**DESCRIPTION OF THE TASK**
Only the lines holding "brown" are wanted. Copy every one from the records below.

**RECORDS SUPPLIED**
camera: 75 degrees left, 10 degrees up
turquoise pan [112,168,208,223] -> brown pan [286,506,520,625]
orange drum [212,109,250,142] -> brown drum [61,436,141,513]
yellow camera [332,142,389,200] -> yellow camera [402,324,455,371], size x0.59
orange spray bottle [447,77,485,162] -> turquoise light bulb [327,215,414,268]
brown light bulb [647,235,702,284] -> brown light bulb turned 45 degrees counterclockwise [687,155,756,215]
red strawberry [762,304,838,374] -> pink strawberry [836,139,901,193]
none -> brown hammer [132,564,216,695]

**OUTPUT OF THE TASK**
turquoise pan [112,168,208,223] -> brown pan [286,506,520,625]
orange drum [212,109,250,142] -> brown drum [61,436,141,513]
brown light bulb [647,235,702,284] -> brown light bulb turned 45 degrees counterclockwise [687,155,756,215]
none -> brown hammer [132,564,216,695]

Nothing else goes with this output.